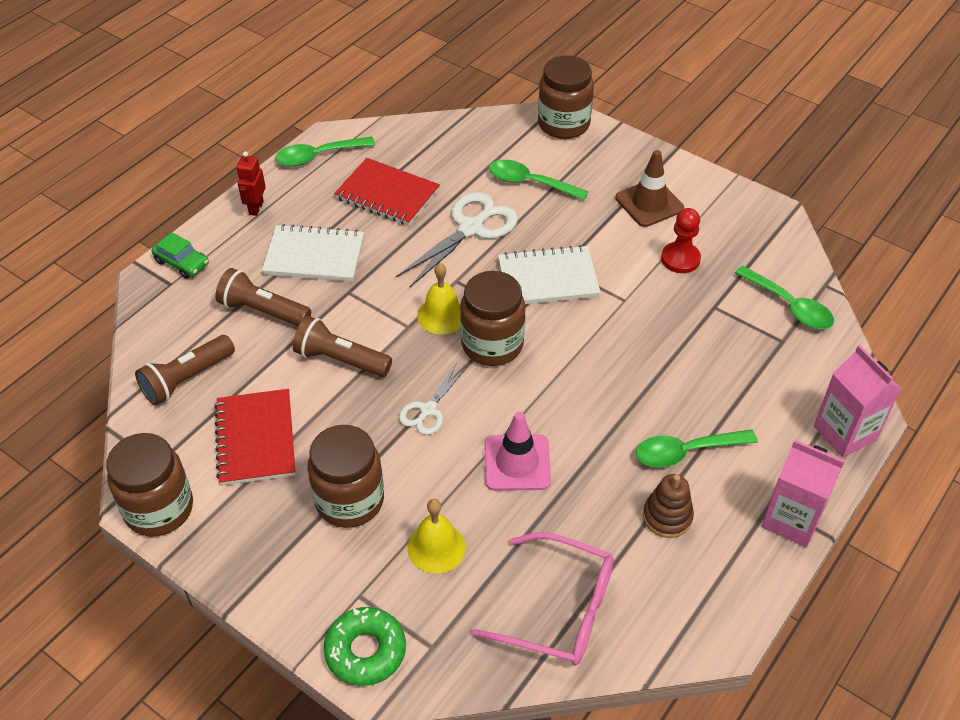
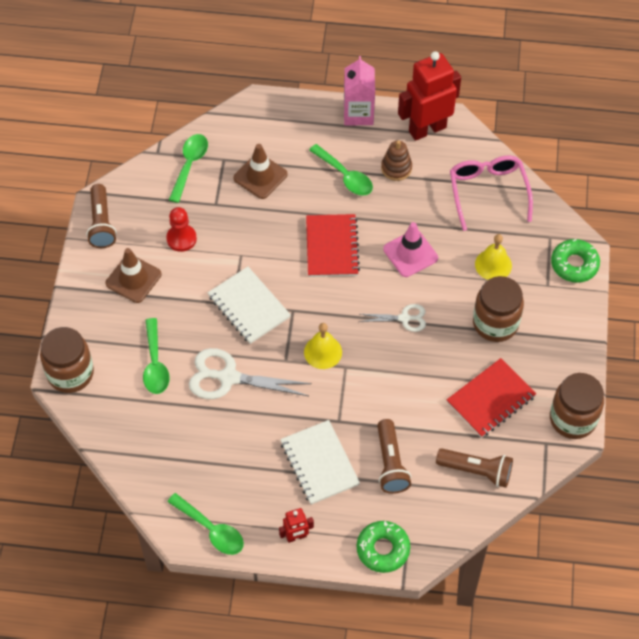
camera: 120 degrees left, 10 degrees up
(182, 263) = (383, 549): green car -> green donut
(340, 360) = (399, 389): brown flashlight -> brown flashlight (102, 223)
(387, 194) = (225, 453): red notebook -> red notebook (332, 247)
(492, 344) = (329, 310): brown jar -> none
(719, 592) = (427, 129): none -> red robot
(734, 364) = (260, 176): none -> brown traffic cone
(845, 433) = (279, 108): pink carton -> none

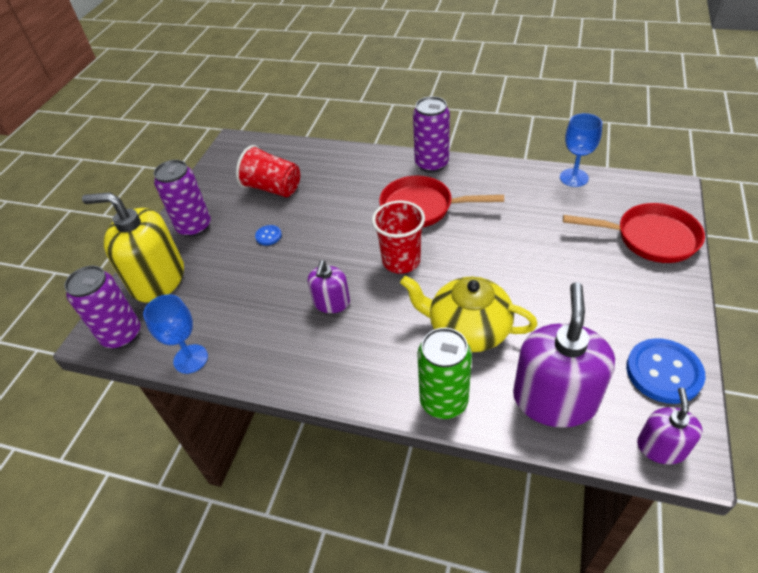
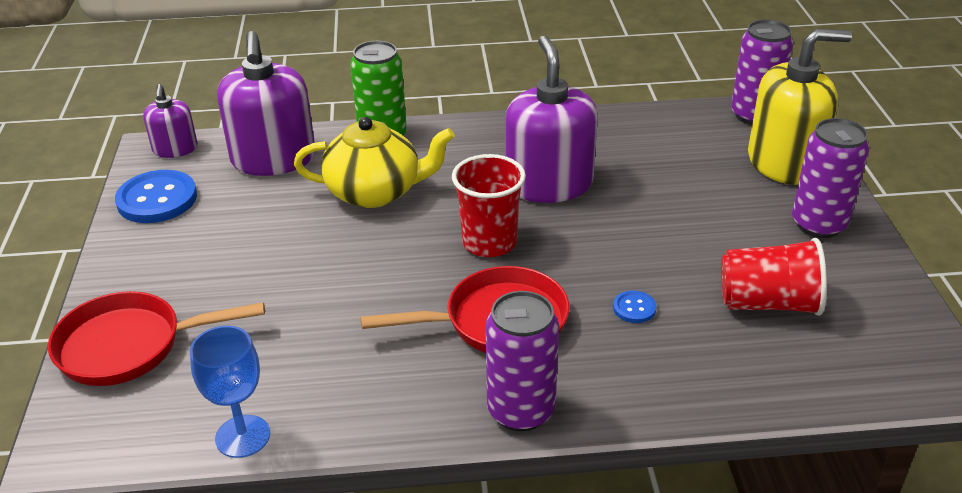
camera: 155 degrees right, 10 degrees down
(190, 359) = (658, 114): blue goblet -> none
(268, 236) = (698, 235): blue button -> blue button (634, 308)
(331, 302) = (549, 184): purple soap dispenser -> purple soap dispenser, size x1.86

***

_Required action:_
Every line from the one holding "(719, 592) = (427, 129): none -> red robot" to the last line of the listing above, inclusive, must appear exactly as written, and no picture may appear.

_Response:_
(719, 592) = (427, 129): none -> red robot
(734, 364) = (260, 176): none -> brown traffic cone
(845, 433) = (279, 108): pink carton -> none

camera: 155 degrees right, 10 degrees down
(190, 359) = (658, 114): blue goblet -> none
(268, 236) = (698, 235): blue button -> blue button (634, 308)
(331, 302) = (549, 184): purple soap dispenser -> purple soap dispenser, size x1.86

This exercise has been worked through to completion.